Repeat every record exactly, but keep images out of the copy.

────────────────────────────────────────

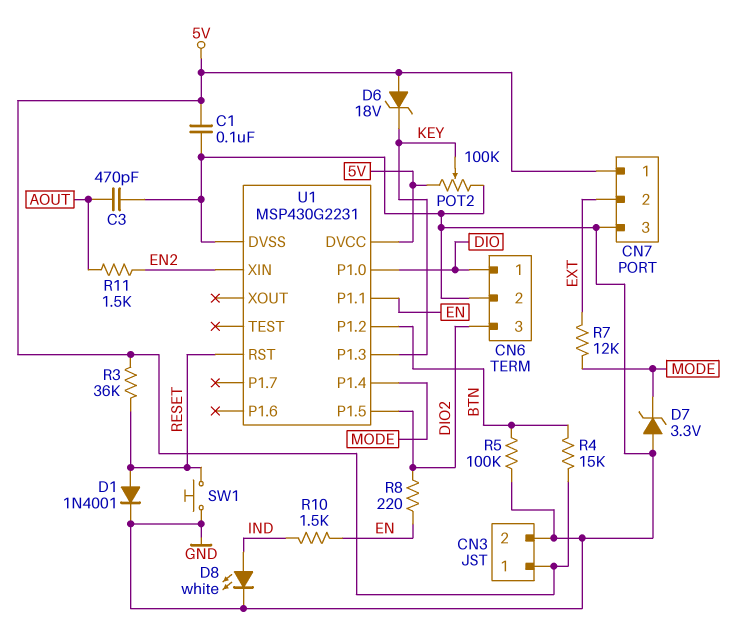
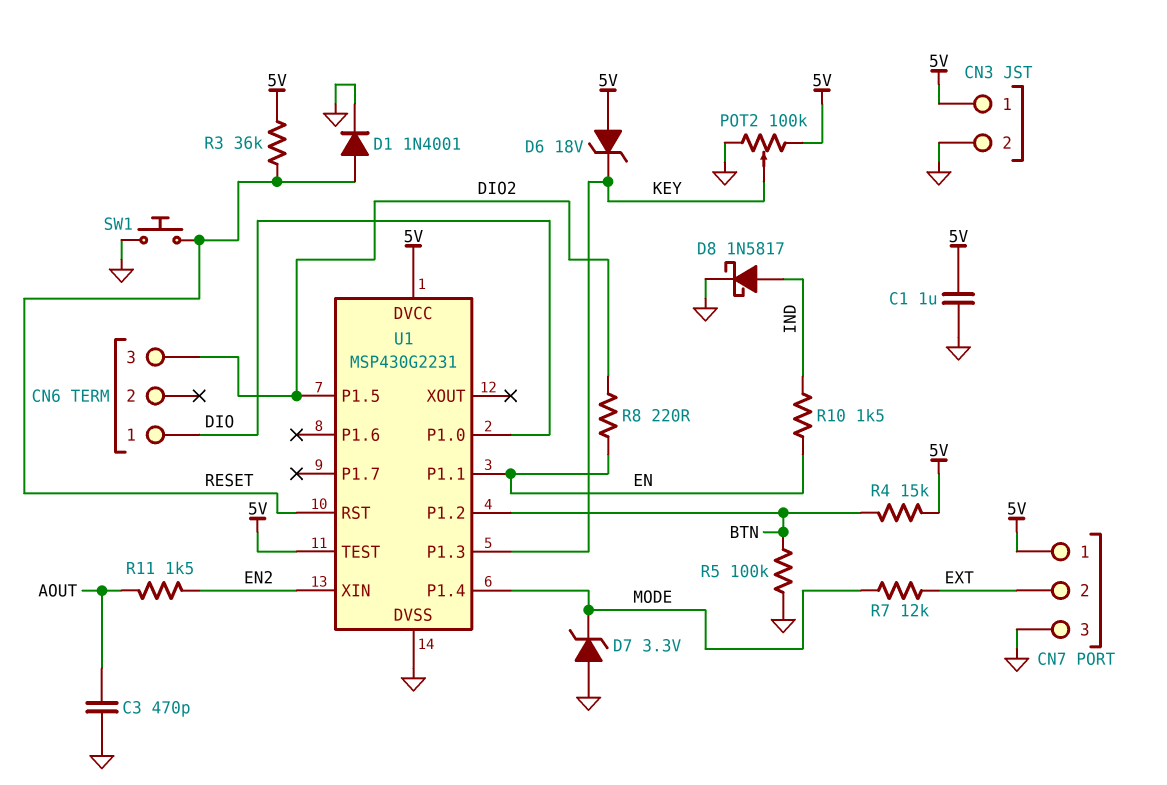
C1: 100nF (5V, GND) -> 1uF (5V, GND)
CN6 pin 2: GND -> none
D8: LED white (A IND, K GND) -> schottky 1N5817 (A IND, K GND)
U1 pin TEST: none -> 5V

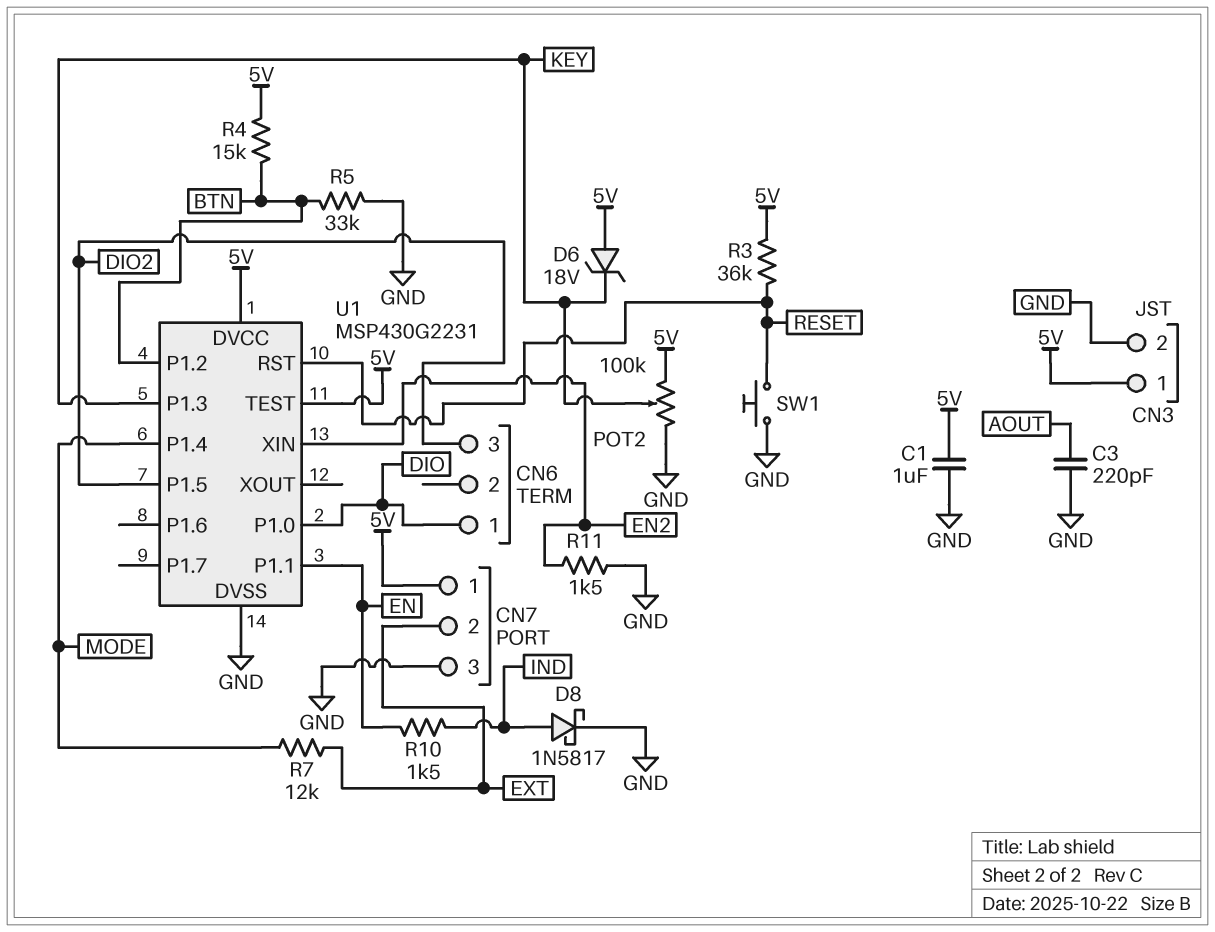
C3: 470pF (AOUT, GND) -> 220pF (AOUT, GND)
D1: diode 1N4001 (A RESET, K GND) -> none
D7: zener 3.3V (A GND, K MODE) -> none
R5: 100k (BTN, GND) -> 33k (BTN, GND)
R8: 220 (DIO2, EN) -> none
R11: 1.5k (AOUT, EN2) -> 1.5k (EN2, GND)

────────────────────────────────────────

Task answer |
C1: 100nF (5V, GND) -> 1uF (5V, GND)
CN6 pin 2: GND -> none
D8: LED white (A IND, K GND) -> schottky 1N5817 (A IND, K GND)
U1 pin TEST: none -> 5V

C3: 470pF (AOUT, GND) -> 220pF (AOUT, GND)
D1: diode 1N4001 (A RESET, K GND) -> none
D7: zener 3.3V (A GND, K MODE) -> none
R5: 100k (BTN, GND) -> 33k (BTN, GND)
R8: 220 (DIO2, EN) -> none
R11: 1.5k (AOUT, EN2) -> 1.5k (EN2, GND)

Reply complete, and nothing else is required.